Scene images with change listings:
※

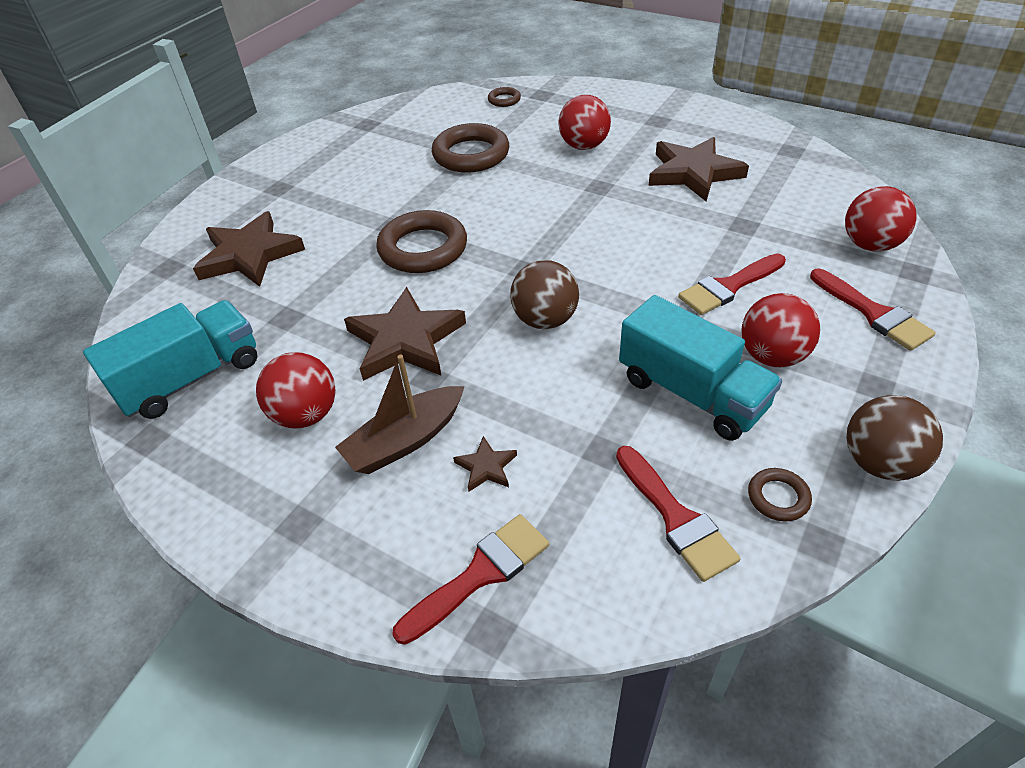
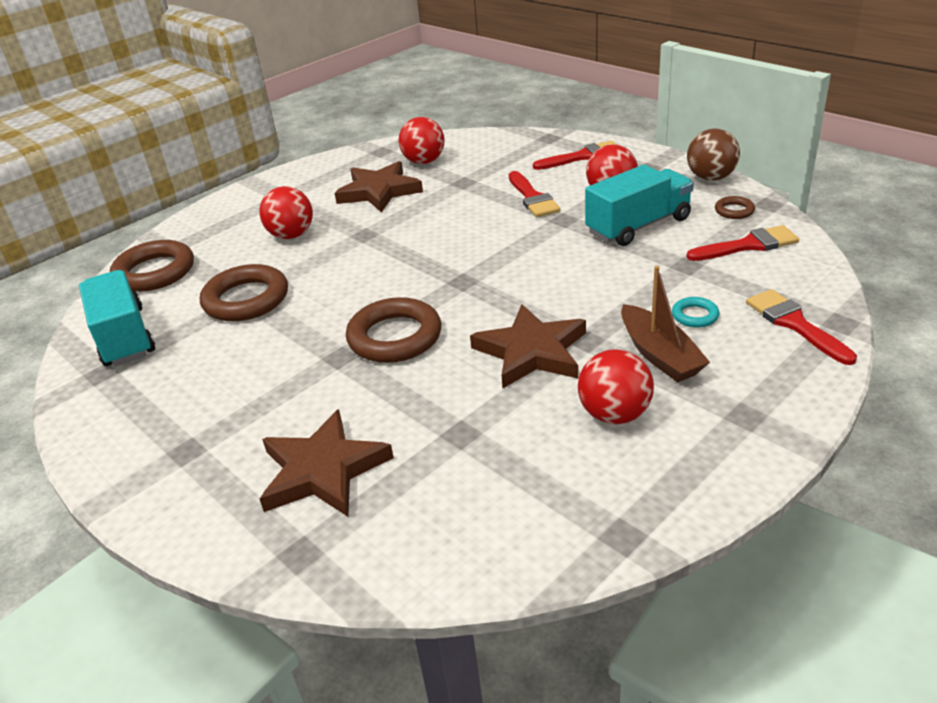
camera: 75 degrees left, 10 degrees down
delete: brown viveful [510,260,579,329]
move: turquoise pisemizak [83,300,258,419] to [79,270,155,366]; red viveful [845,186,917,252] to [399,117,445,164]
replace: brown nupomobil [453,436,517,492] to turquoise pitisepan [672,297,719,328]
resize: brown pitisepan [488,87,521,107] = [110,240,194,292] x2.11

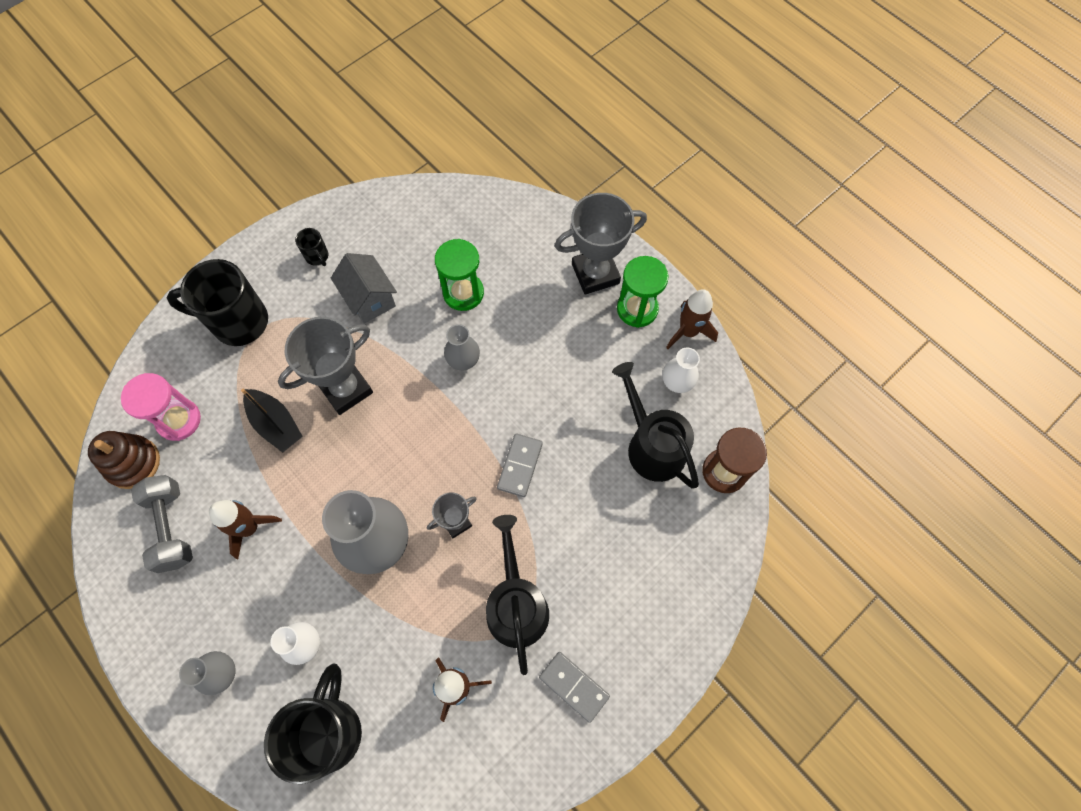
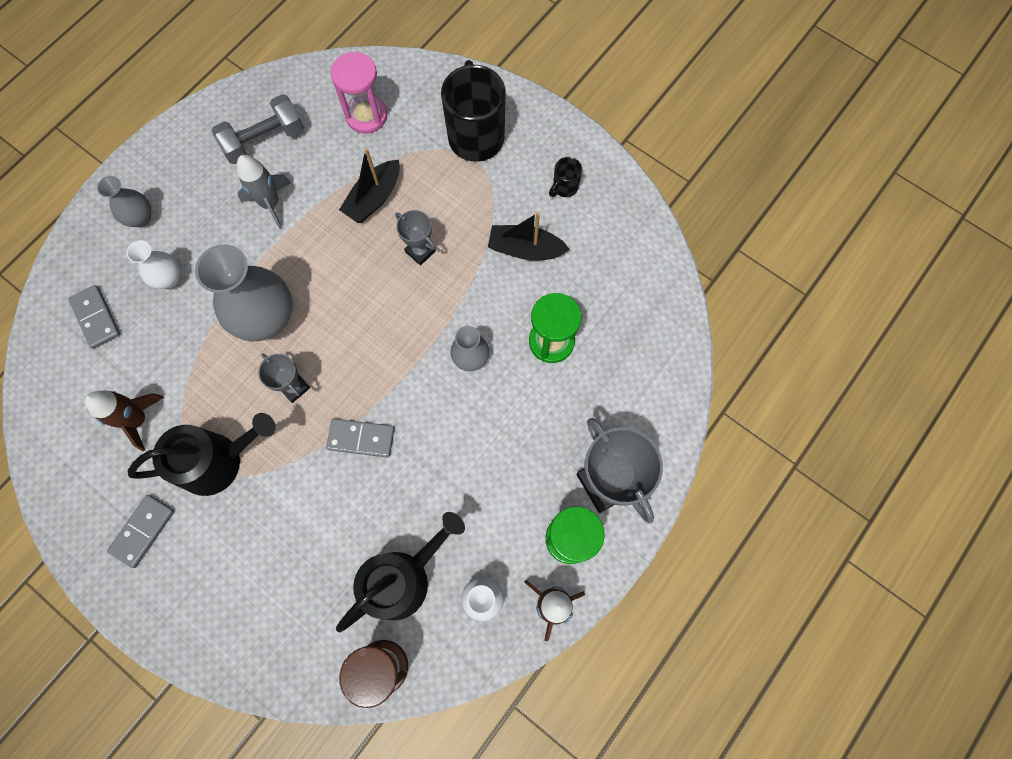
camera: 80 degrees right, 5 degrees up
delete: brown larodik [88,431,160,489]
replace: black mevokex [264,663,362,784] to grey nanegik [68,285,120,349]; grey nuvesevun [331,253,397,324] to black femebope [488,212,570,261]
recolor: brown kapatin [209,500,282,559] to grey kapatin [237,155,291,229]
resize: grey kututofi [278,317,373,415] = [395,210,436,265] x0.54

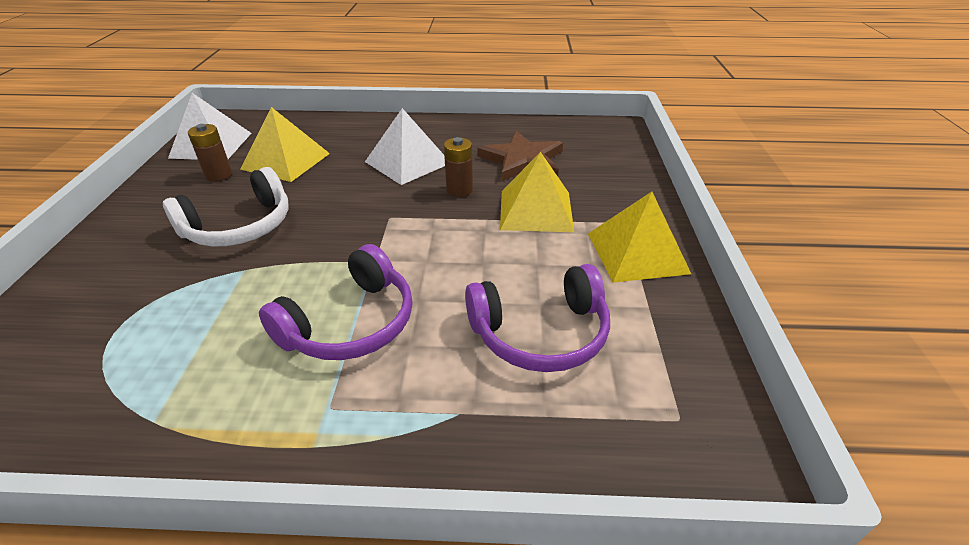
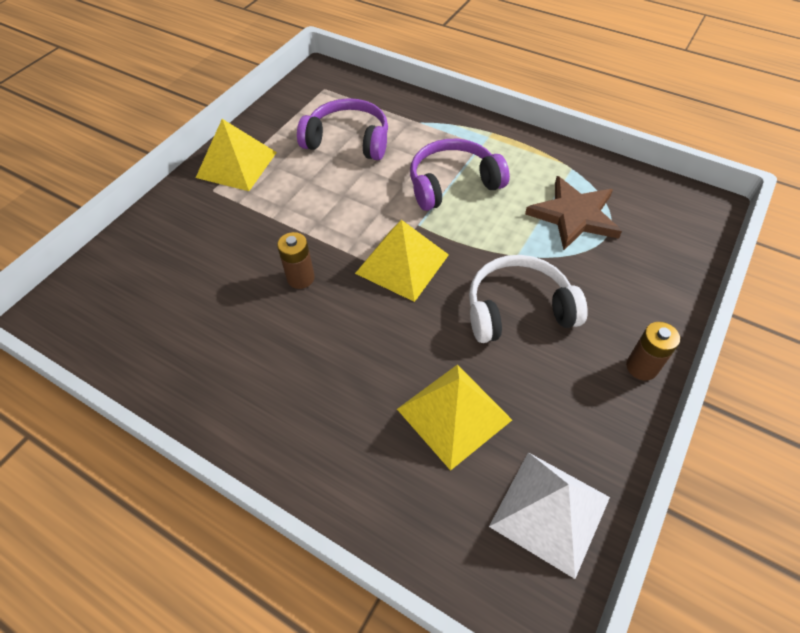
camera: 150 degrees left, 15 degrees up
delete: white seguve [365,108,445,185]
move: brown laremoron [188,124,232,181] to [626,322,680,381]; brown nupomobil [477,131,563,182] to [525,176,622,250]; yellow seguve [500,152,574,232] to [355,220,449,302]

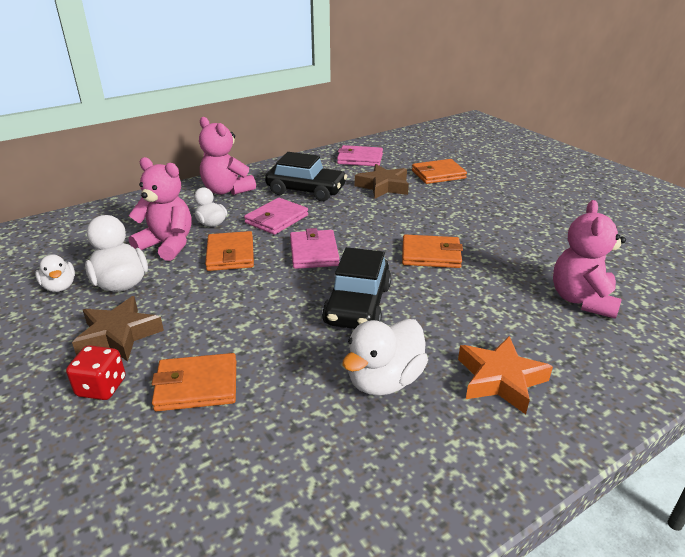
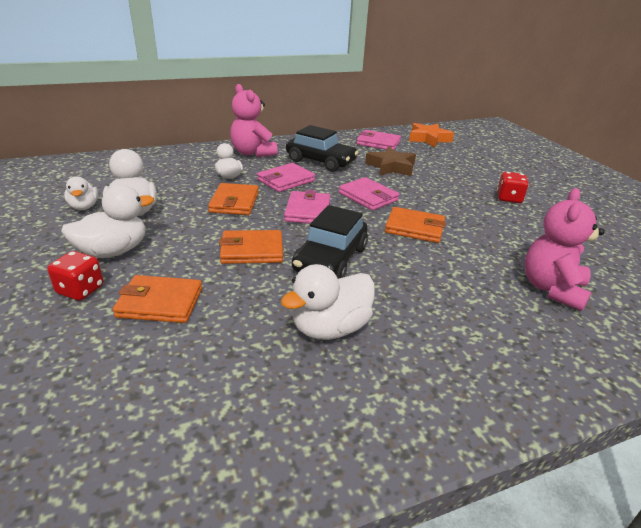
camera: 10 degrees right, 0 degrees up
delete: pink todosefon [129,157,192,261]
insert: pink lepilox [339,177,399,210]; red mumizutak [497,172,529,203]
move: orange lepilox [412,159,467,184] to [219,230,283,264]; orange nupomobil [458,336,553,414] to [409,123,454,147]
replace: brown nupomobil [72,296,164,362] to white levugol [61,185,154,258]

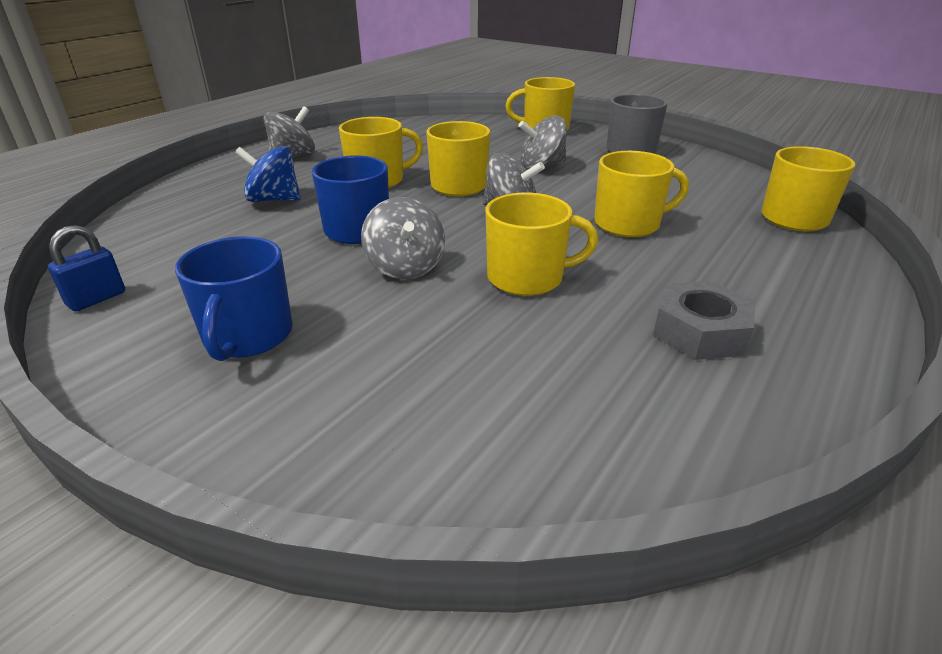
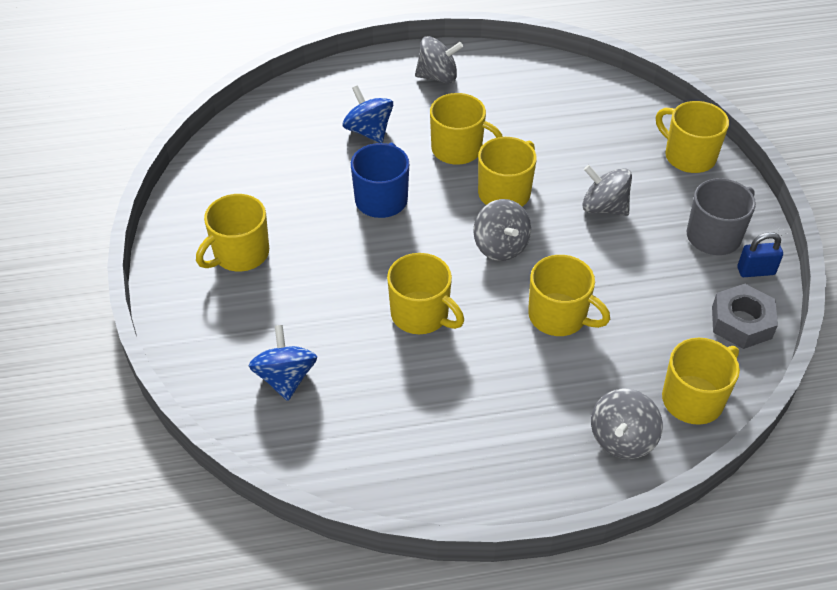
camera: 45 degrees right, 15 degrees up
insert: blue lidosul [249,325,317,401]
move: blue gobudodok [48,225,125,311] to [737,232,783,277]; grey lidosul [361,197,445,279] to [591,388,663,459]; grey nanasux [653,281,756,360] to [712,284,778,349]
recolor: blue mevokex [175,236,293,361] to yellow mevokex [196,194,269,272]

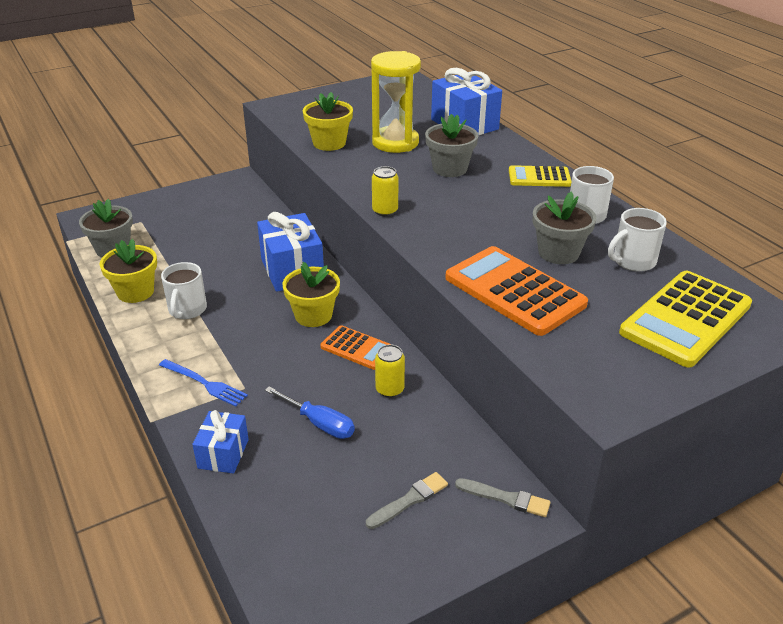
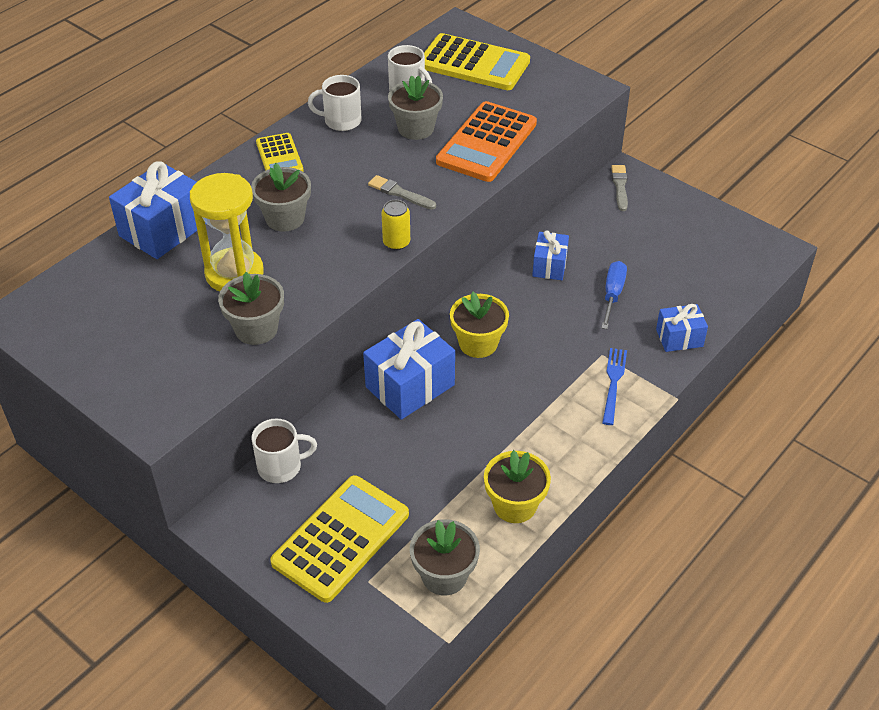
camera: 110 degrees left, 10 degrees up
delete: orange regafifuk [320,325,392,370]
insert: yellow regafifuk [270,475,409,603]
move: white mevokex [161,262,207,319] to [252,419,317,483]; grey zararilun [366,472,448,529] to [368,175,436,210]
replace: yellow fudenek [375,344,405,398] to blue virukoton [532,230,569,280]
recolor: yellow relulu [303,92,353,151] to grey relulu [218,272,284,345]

※

*Exercise details*: Scan the lines above for the word "viveful". Return each one that has it.

*Answer below*:
delete: brown viveful [510,260,579,329]
move: turquoise pisemizak [83,300,258,419] to [79,270,155,366]; red viveful [845,186,917,252] to [399,117,445,164]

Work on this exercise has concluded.